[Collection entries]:

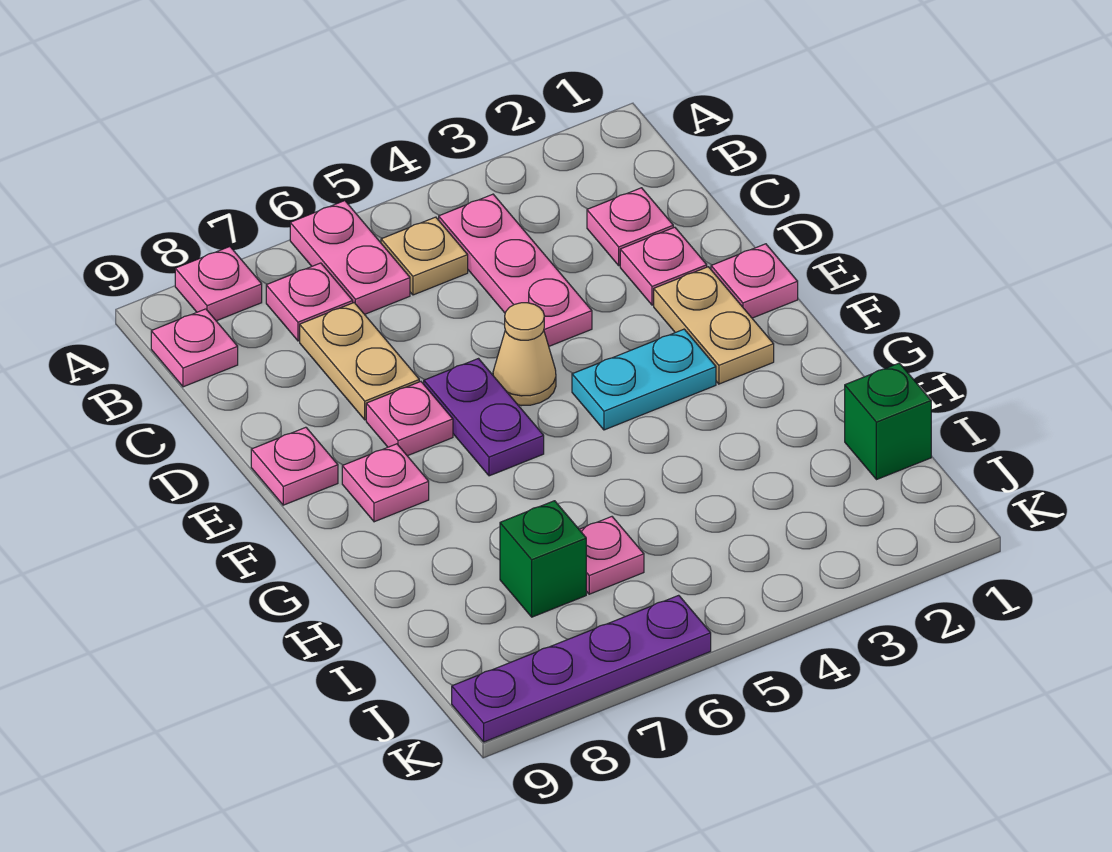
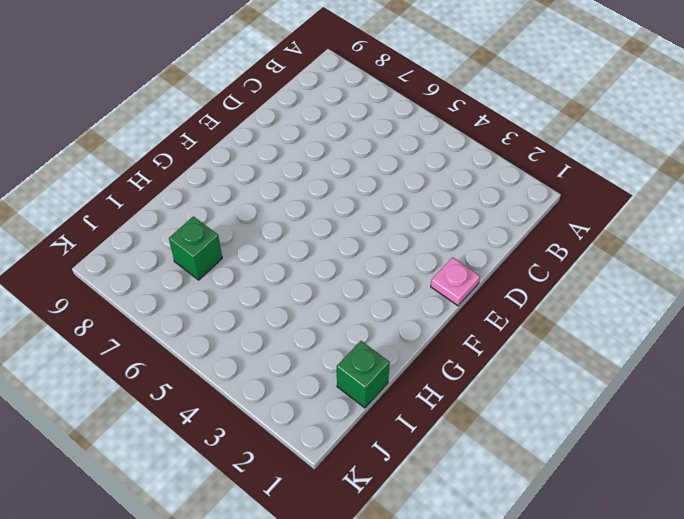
none -> pink plate A6:B6 level 1
none -> pink plate A8 level 1
none -> pink plate B4:D4 level 1

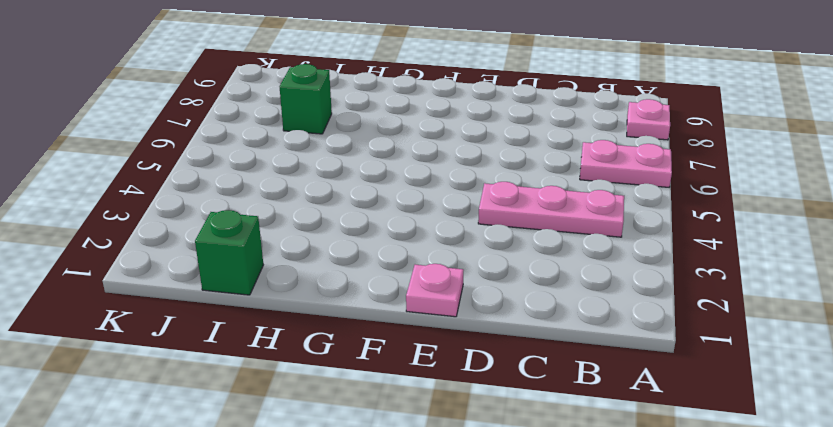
none -> tan plate B5 level 1
none -> pink plate B7 level 1
none -> pink plate B9 level 1

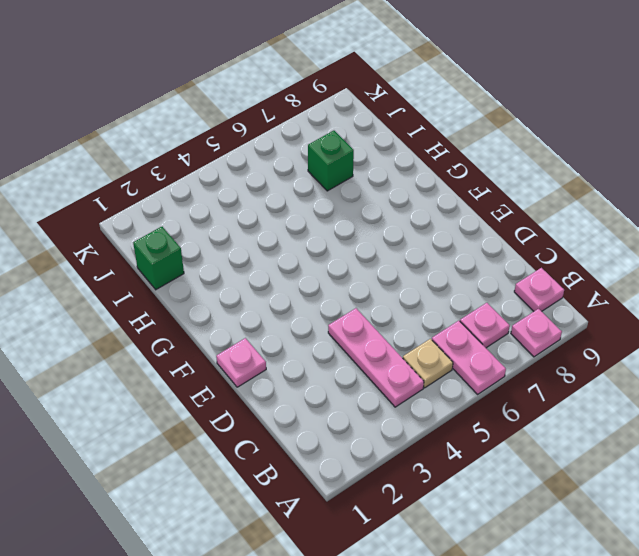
none -> pink plate C2 level 1
none -> tan plate C7:D7 level 1
none -> pink plate D2 level 1

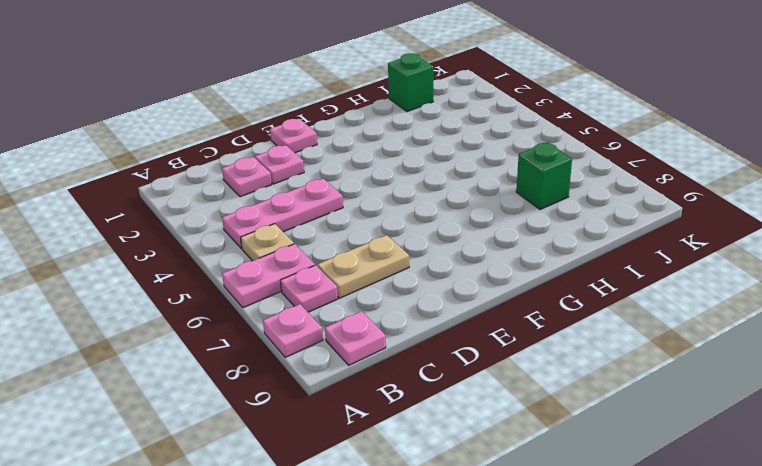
none -> tan plate E2:F2 level 1
none -> tan cone E5 level 1
none -> purple plate E6:F6 level 1

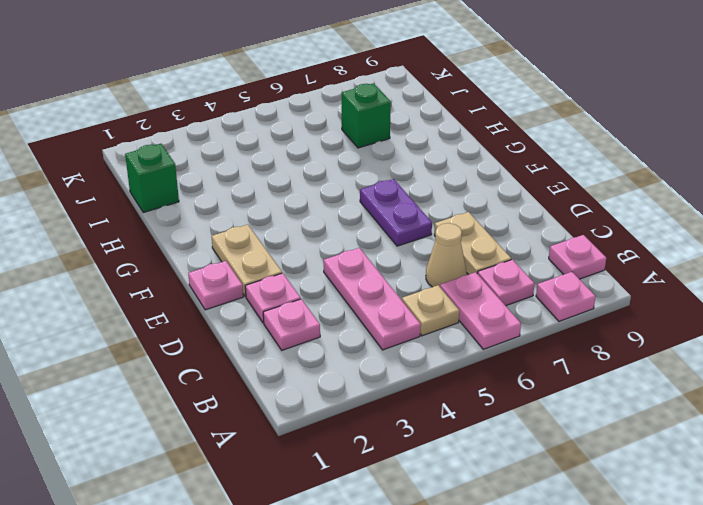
tan cone C6 level 1 -> tan cone E5 level 1
none -> pink plate E7 level 1
none -> pink plate E9 level 1
none -> cyan plate F3:F4 level 1

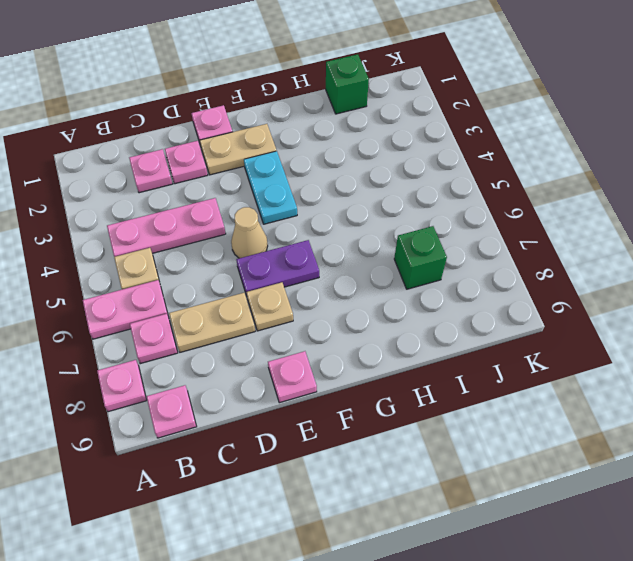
tan plate E7 level 1 -> pink plate E7 level 1
none -> pink plate F8 level 1
none -> pink plate I6 level 1
none -> purple plate K6:K9 level 1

[TASK PROMPT]: Leaving out the pictures, print every record exactly as written.

[RESPONSE TO THIS EXERCISE]:
none -> pink plate A6:B6 level 1
none -> pink plate A8 level 1
none -> pink plate B4:D4 level 1

none -> tan plate B5 level 1
none -> pink plate B7 level 1
none -> pink plate B9 level 1

none -> pink plate C2 level 1
none -> tan plate C7:D7 level 1
none -> pink plate D2 level 1

none -> tan plate E2:F2 level 1
none -> tan cone E5 level 1
none -> purple plate E6:F6 level 1

tan cone C6 level 1 -> tan cone E5 level 1
none -> pink plate E7 level 1
none -> pink plate E9 level 1
none -> cyan plate F3:F4 level 1

tan plate E7 level 1 -> pink plate E7 level 1
none -> pink plate F8 level 1
none -> pink plate I6 level 1
none -> purple plate K6:K9 level 1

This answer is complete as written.